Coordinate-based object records
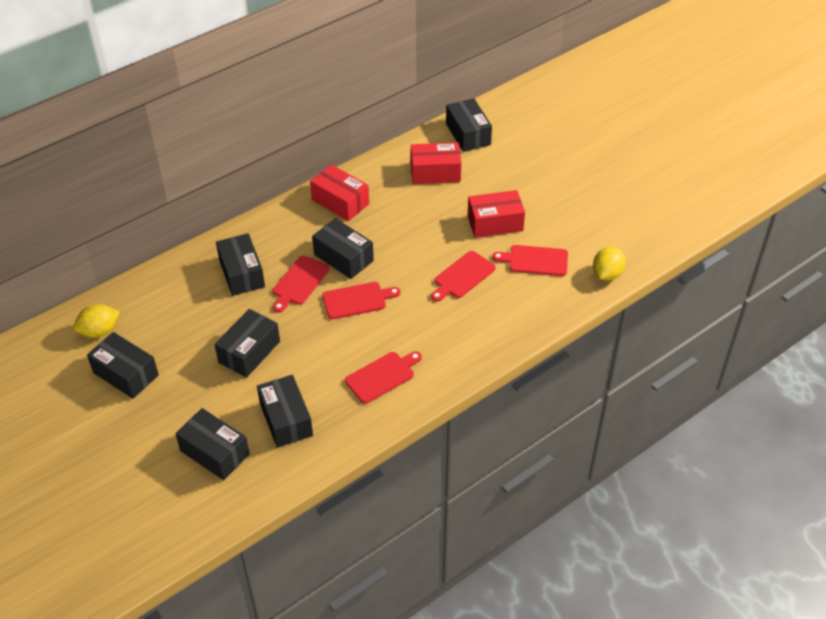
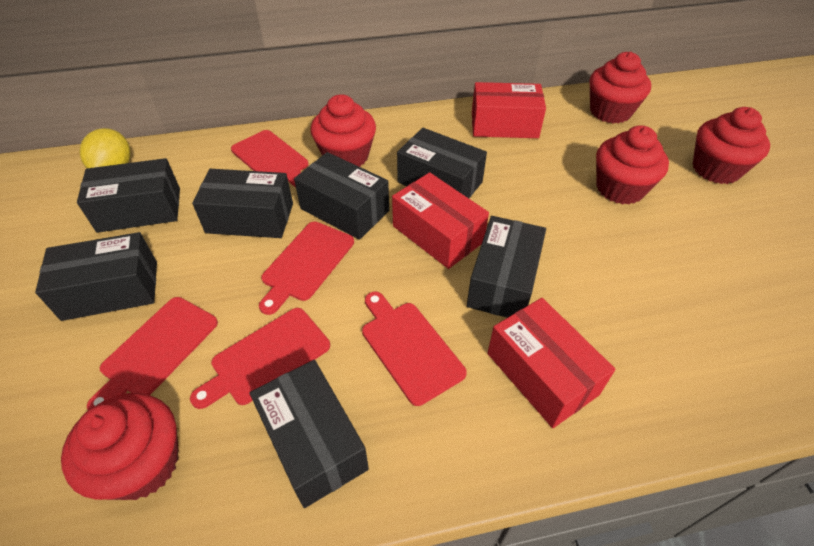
red cupcake: 0 -> 5
yellow lemon: 2 -> 1

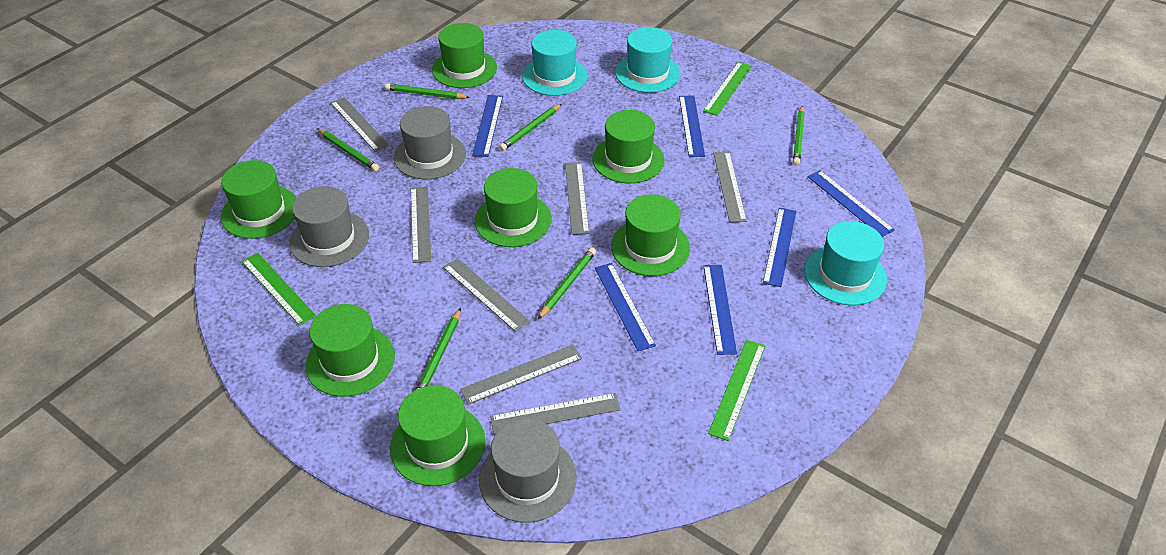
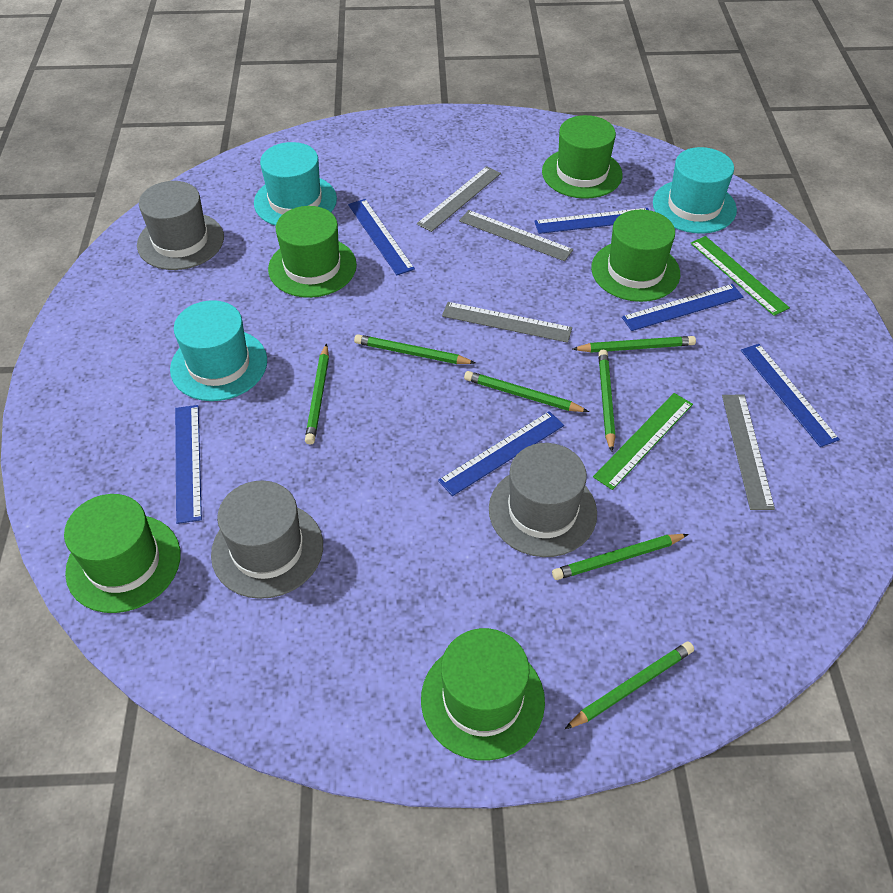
green hat: 7 -> 5
green pencil: 6 -> 7
green ruler: 3 -> 2
grey ruler: 7 -> 4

### EXERCISE OBJECTIVE
This exercise calls for the records to be given again exactly, without the images.

### SOLUTION FOR THIS TASK
red cupcake: 0 -> 5
yellow lemon: 2 -> 1

green hat: 7 -> 5
green pencil: 6 -> 7
green ruler: 3 -> 2
grey ruler: 7 -> 4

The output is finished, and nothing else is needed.